ACTION ITEM = Transcribe exactly the lines that fall between the one holding "lime brick C6:C7" and the one holding "lime brick J8", inclusive, from the entries below.

PROVIDED DATA =
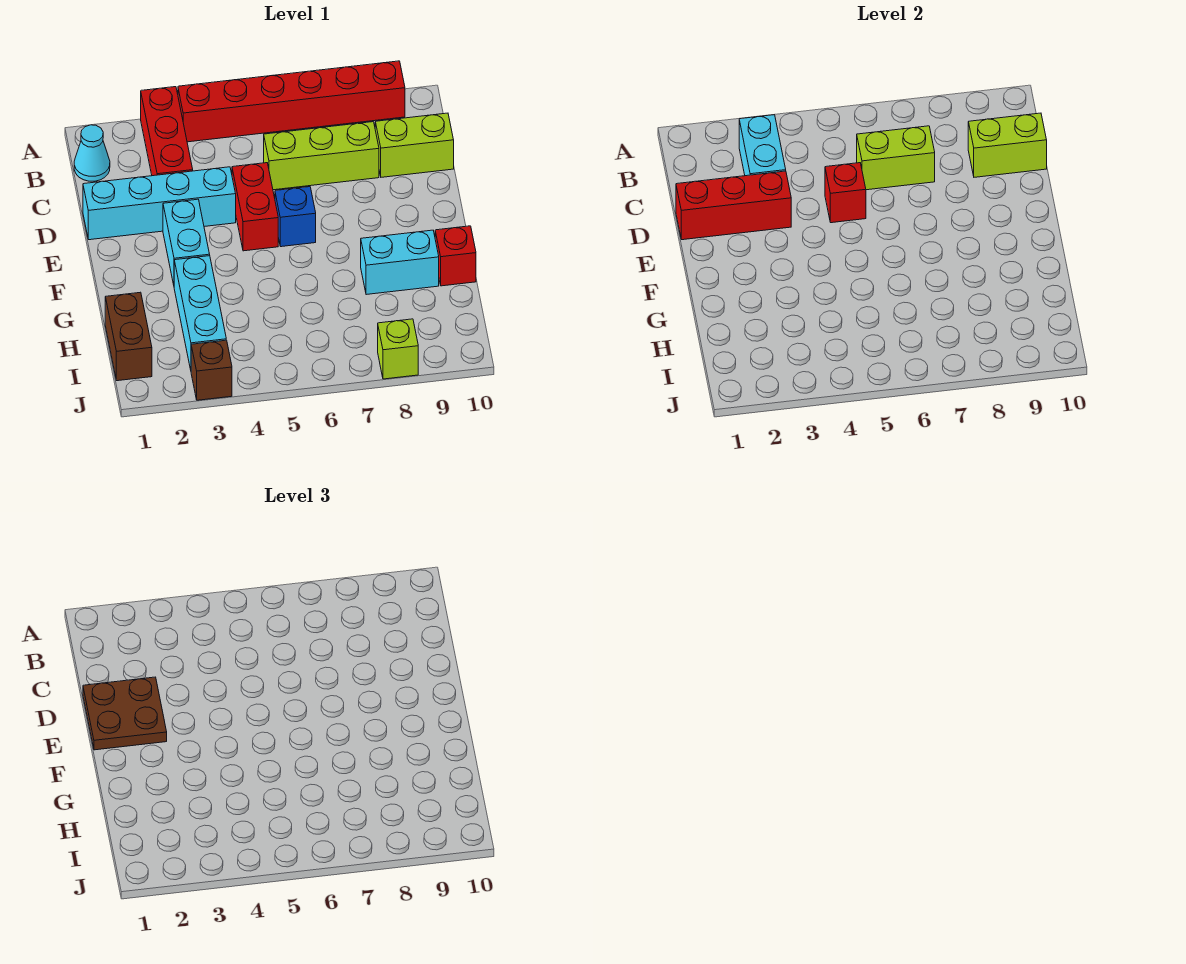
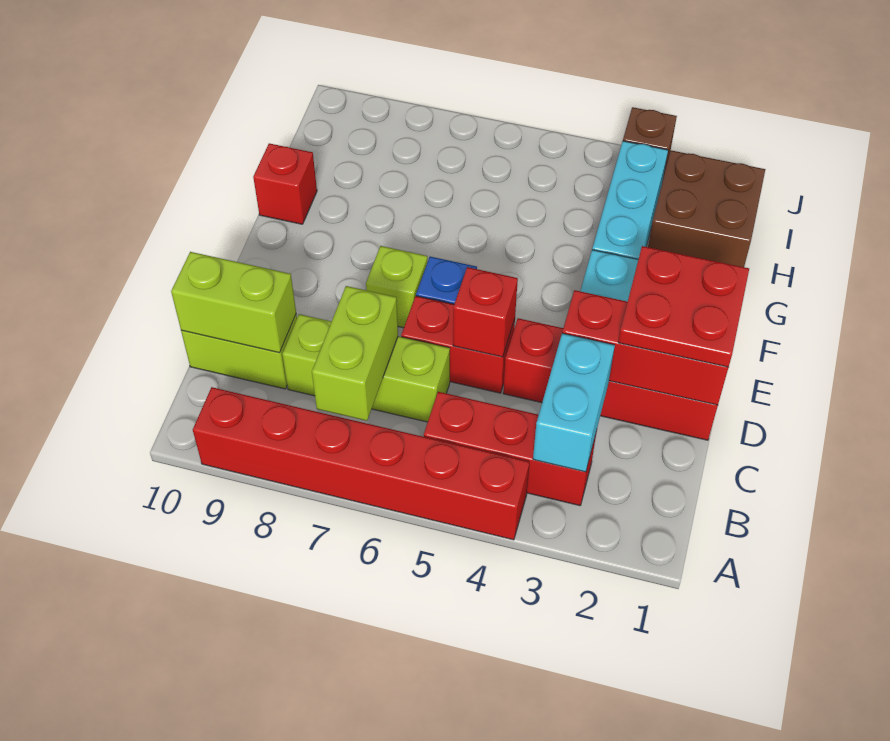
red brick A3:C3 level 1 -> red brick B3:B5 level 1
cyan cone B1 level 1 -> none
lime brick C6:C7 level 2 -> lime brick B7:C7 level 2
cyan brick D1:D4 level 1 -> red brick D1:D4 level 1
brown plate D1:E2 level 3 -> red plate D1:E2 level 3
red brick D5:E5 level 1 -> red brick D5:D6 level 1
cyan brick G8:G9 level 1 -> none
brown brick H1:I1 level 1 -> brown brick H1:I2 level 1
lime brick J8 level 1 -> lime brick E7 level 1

* * *

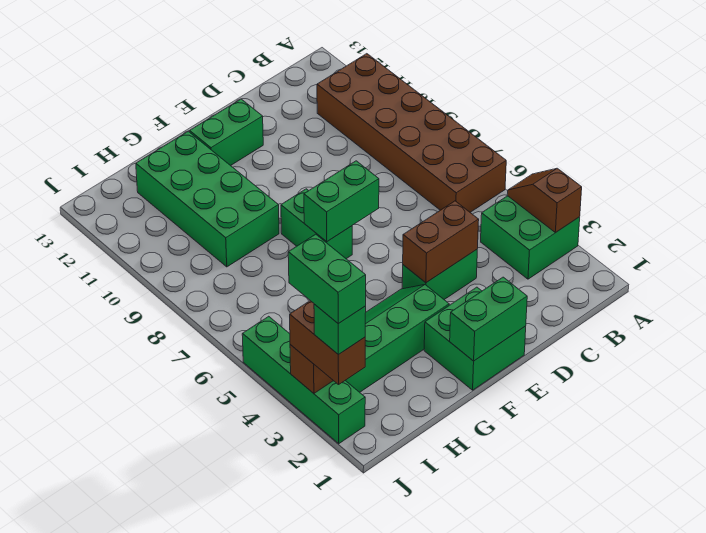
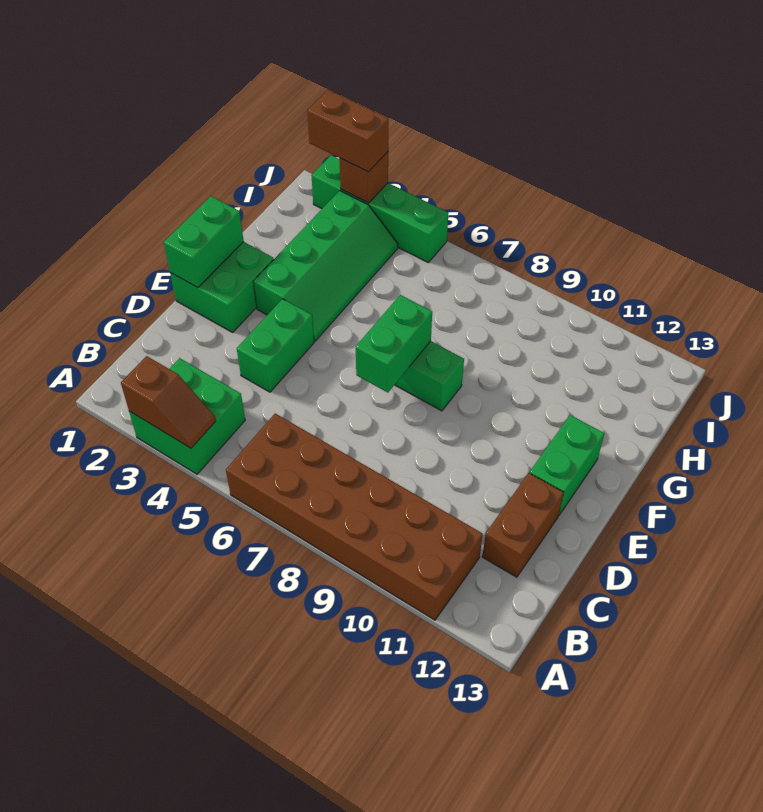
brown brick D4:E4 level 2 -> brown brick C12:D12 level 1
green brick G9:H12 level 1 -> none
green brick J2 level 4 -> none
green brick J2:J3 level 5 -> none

...

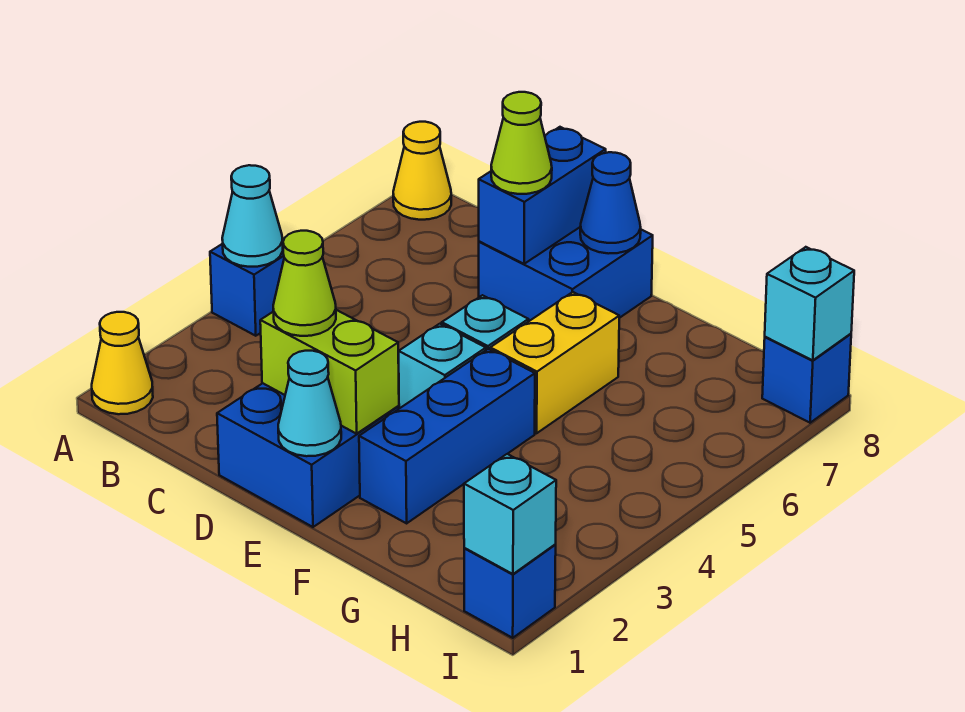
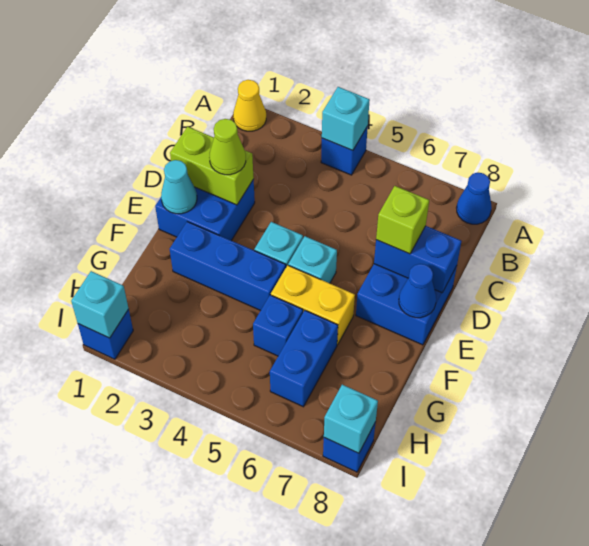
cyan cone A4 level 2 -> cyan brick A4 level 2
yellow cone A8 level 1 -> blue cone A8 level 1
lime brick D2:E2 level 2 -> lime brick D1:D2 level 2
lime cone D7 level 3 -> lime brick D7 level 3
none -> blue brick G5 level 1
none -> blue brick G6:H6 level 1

OUTPUT FOR THIS TASK =
lime brick C6:C7 level 2 -> lime brick B7:C7 level 2
cyan brick D1:D4 level 1 -> red brick D1:D4 level 1
brown plate D1:E2 level 3 -> red plate D1:E2 level 3
red brick D5:E5 level 1 -> red brick D5:D6 level 1
cyan brick G8:G9 level 1 -> none
brown brick H1:I1 level 1 -> brown brick H1:I2 level 1
lime brick J8 level 1 -> lime brick E7 level 1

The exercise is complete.